**TASK REQUIREMENTS:** Nothing except the pictures should be left out when you reproduce the listing exactly.
━━━━━━━━━━━━━━━━
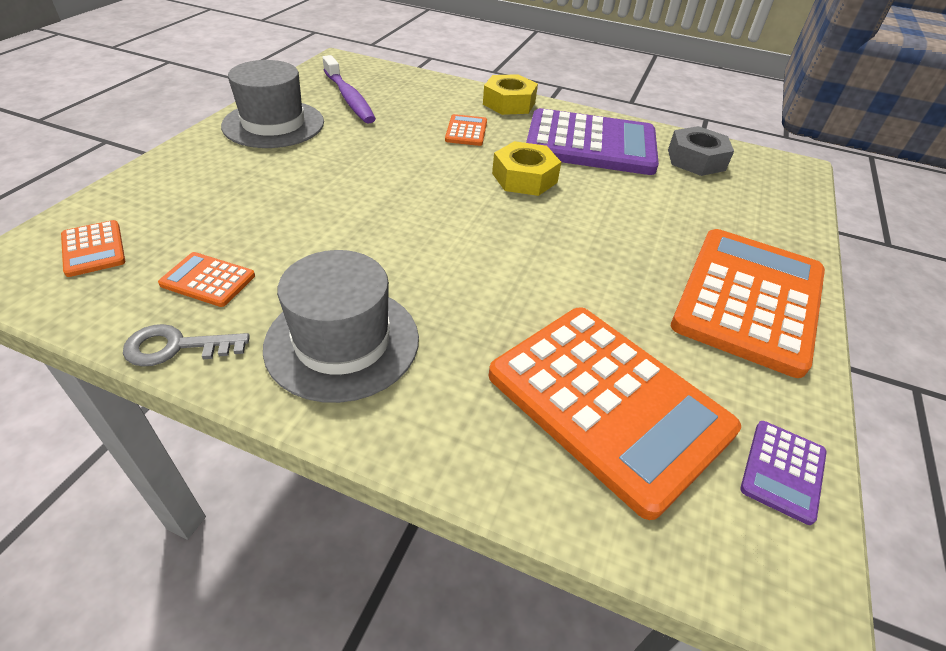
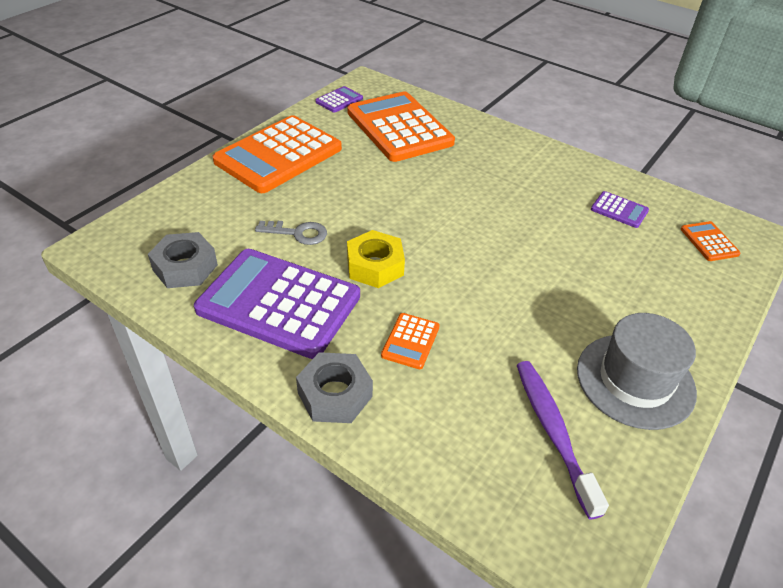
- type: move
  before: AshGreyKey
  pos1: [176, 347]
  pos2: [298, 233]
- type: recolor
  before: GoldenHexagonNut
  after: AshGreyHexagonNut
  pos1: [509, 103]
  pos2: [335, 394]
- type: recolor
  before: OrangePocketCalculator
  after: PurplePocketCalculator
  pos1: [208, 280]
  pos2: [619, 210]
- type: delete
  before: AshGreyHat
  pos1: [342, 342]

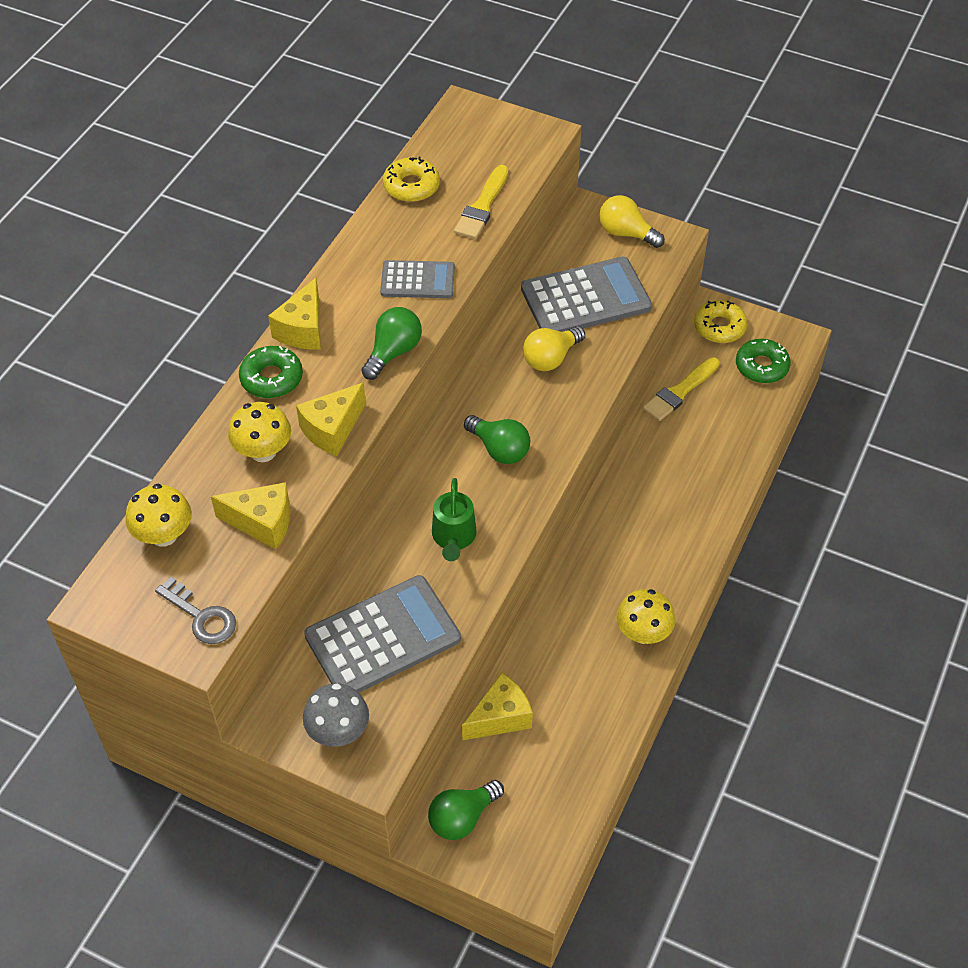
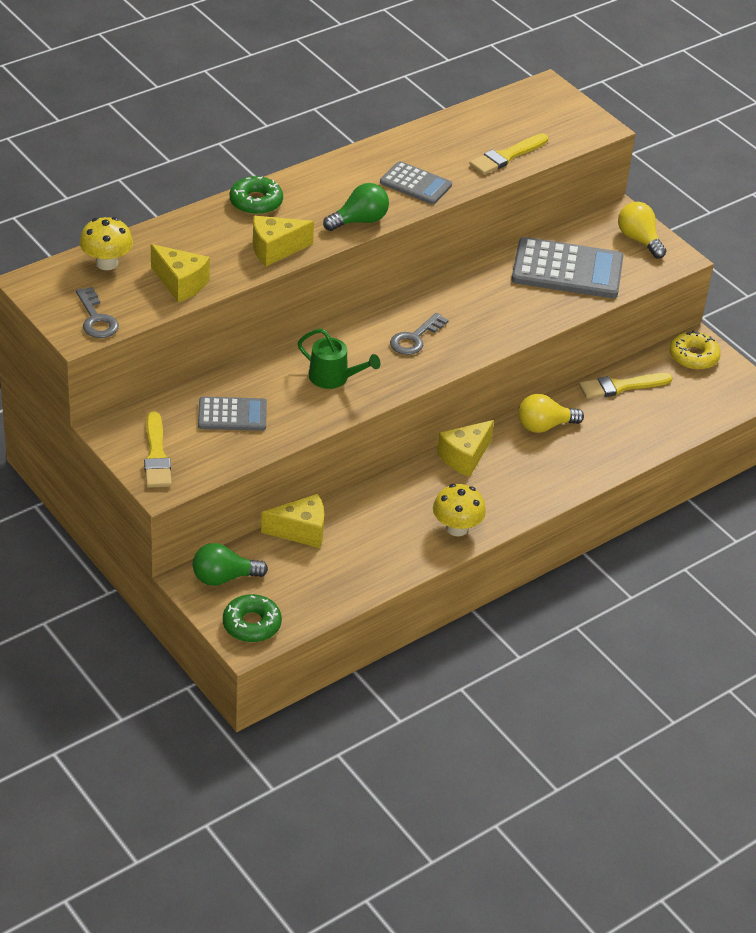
- type: replace
  before: AshGreyToadstool
  after: GoldenPaintbrush
  pos1: [338, 731]
  pos2: [156, 455]
- type: resize
  before: AshGreyPocketCalculator
  pos1: [383, 637]
  pos2: [232, 415]
  scale: 0.58
- type: move
  before: LeafGreenDonut
  pos1: [761, 366]
  pos2: [252, 624]
- type: rotate
  before: LeafGreenWateringPot
  pos1: [453, 538]
  pos2: [334, 378]
  turn: -90
- type: replace
  before: LeafGreenLightBulb
  after: AshGreyKey
  pos1: [499, 449]
  pos2: [415, 338]
- type: move
  before: GoldenPieceOfCheese
  pos1: [303, 330]
  pos2: [464, 457]
- type: move
  before: GoldenLightBulb
  pos1: [551, 358]
  pos2: [544, 426]
- type: delete
  before: GoldenToadstool
  pos1: [263, 451]
- type: delete
  before: GoldenDonut
  pos1: [411, 186]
━━━━━━━━━━━━━━━━
**RESULT BELOW:**
- type: move
  before: AshGreyKey
  pos1: [176, 347]
  pos2: [298, 233]
- type: recolor
  before: GoldenHexagonNut
  after: AshGreyHexagonNut
  pos1: [509, 103]
  pos2: [335, 394]
- type: recolor
  before: OrangePocketCalculator
  after: PurplePocketCalculator
  pos1: [208, 280]
  pos2: [619, 210]
- type: delete
  before: AshGreyHat
  pos1: [342, 342]

- type: replace
  before: AshGreyToadstool
  after: GoldenPaintbrush
  pos1: [338, 731]
  pos2: [156, 455]
- type: resize
  before: AshGreyPocketCalculator
  pos1: [383, 637]
  pos2: [232, 415]
  scale: 0.58
- type: move
  before: LeafGreenDonut
  pos1: [761, 366]
  pos2: [252, 624]
- type: rotate
  before: LeafGreenWateringPot
  pos1: [453, 538]
  pos2: [334, 378]
  turn: -90
- type: replace
  before: LeafGreenLightBulb
  after: AshGreyKey
  pos1: [499, 449]
  pos2: [415, 338]
- type: move
  before: GoldenPieceOfCheese
  pos1: [303, 330]
  pos2: [464, 457]
- type: move
  before: GoldenLightBulb
  pos1: [551, 358]
  pos2: [544, 426]
- type: delete
  before: GoldenToadstool
  pos1: [263, 451]
- type: delete
  before: GoldenDonut
  pos1: [411, 186]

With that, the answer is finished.